━━━ ENTRIES SUPPLIED ━━━

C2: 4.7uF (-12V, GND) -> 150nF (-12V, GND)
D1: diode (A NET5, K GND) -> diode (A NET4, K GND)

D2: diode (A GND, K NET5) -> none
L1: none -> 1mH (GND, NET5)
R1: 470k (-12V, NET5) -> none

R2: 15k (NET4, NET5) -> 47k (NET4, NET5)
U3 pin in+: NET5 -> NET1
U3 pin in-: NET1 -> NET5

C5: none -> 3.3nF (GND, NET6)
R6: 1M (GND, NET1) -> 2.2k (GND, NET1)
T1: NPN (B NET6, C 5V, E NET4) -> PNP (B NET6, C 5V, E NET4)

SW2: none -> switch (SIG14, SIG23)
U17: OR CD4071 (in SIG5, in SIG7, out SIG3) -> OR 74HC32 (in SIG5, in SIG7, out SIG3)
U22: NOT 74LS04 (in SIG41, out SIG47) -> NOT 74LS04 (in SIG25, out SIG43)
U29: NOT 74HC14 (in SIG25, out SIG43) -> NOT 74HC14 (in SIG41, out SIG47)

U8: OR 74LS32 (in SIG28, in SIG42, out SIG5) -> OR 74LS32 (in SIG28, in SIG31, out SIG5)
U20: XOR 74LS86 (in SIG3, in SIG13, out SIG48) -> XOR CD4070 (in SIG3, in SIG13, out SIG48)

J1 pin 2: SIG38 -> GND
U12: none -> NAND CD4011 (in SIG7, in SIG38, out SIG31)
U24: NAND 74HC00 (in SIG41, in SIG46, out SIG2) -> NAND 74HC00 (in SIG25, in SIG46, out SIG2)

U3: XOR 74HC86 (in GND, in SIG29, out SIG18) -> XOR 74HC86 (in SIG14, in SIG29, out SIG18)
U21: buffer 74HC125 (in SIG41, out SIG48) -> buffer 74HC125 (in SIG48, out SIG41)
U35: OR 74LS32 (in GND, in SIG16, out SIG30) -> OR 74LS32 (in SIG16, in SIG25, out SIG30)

━━━

▶ **WORK INSTRUCTION**
Starting with the line that contains "U24: NAND 74HC00", return each line through the last one of the data above, exactly as written and nothing more.

▶ **TASK RESULT**
U24: NAND 74HC00 (in SIG41, in SIG46, out SIG2) -> NAND 74HC00 (in SIG25, in SIG46, out SIG2)

U3: XOR 74HC86 (in GND, in SIG29, out SIG18) -> XOR 74HC86 (in SIG14, in SIG29, out SIG18)
U21: buffer 74HC125 (in SIG41, out SIG48) -> buffer 74HC125 (in SIG48, out SIG41)
U35: OR 74LS32 (in GND, in SIG16, out SIG30) -> OR 74LS32 (in SIG16, in SIG25, out SIG30)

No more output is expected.